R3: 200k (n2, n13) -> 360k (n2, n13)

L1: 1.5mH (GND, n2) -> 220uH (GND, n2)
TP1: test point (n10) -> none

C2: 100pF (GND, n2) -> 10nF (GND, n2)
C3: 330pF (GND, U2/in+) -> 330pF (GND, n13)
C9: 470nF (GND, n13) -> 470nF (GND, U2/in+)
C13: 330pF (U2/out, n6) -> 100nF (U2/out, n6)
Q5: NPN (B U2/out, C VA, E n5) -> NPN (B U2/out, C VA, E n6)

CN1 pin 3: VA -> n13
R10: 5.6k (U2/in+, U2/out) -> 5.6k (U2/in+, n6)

********

→ **Problem to work on**: Copy the data once more. Leave nothing out.

→ **Problem solution**:
R3: 200k (n2, n13) -> 360k (n2, n13)

L1: 1.5mH (GND, n2) -> 220uH (GND, n2)
TP1: test point (n10) -> none

C2: 100pF (GND, n2) -> 10nF (GND, n2)
C3: 330pF (GND, U2/in+) -> 330pF (GND, n13)
C9: 470nF (GND, n13) -> 470nF (GND, U2/in+)
C13: 330pF (U2/out, n6) -> 100nF (U2/out, n6)
Q5: NPN (B U2/out, C VA, E n5) -> NPN (B U2/out, C VA, E n6)

CN1 pin 3: VA -> n13
R10: 5.6k (U2/in+, U2/out) -> 5.6k (U2/in+, n6)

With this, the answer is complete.